Revision comparison data

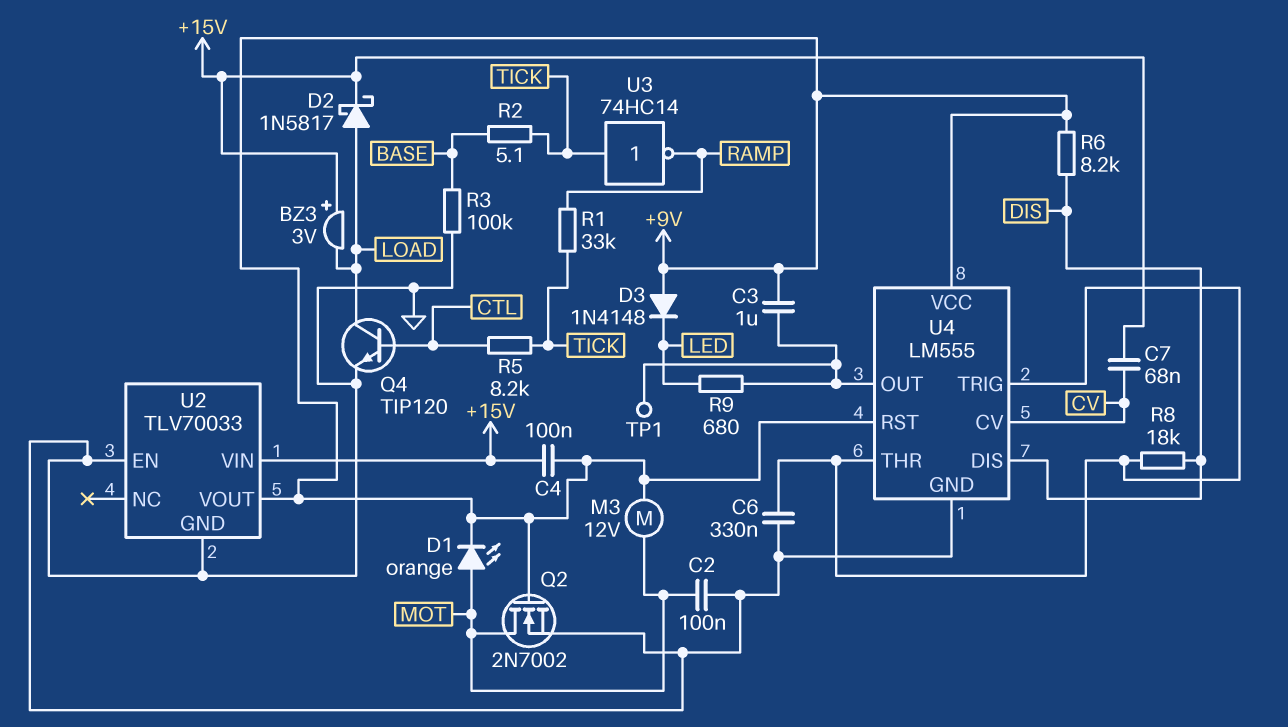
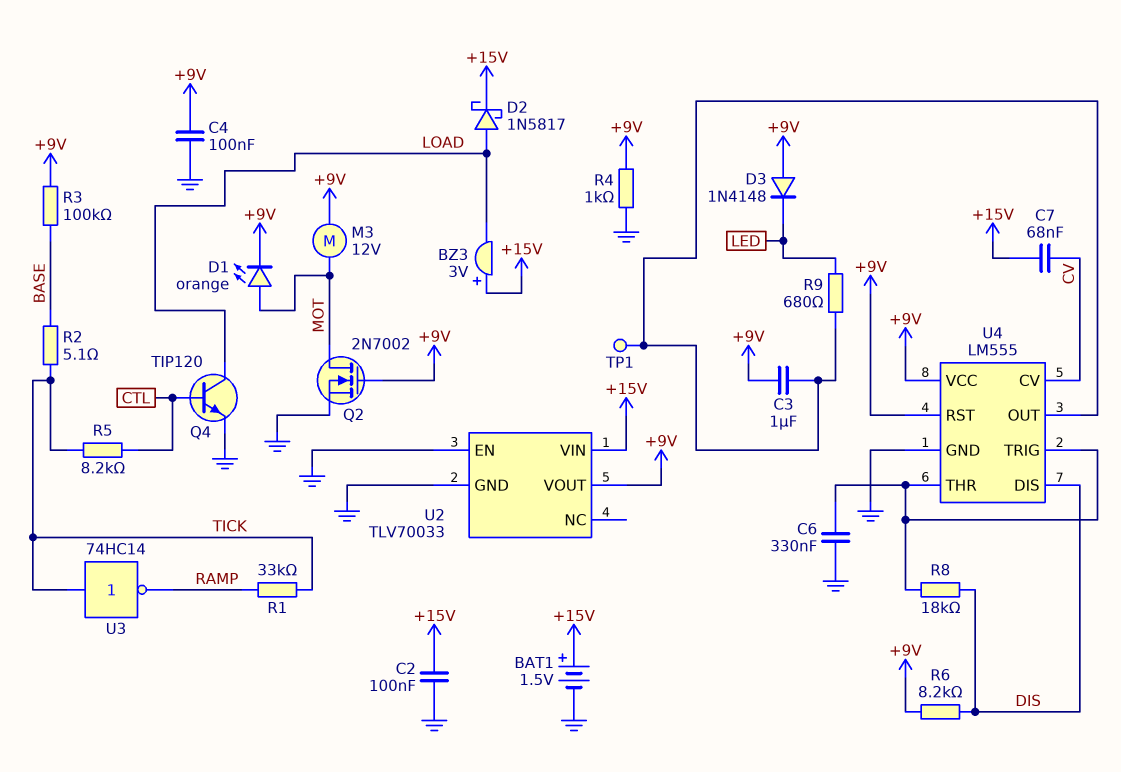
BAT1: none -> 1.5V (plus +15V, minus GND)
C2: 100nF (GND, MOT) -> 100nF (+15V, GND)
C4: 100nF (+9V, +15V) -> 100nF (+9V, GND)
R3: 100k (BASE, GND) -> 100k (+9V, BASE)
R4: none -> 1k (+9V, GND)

» **Work item**: Copy out all of the data word for word. Do not carry over any picture.

» **Finished task**:
BAT1: none -> 1.5V (plus +15V, minus GND)
C2: 100nF (GND, MOT) -> 100nF (+15V, GND)
C4: 100nF (+9V, +15V) -> 100nF (+9V, GND)
R3: 100k (BASE, GND) -> 100k (+9V, BASE)
R4: none -> 1k (+9V, GND)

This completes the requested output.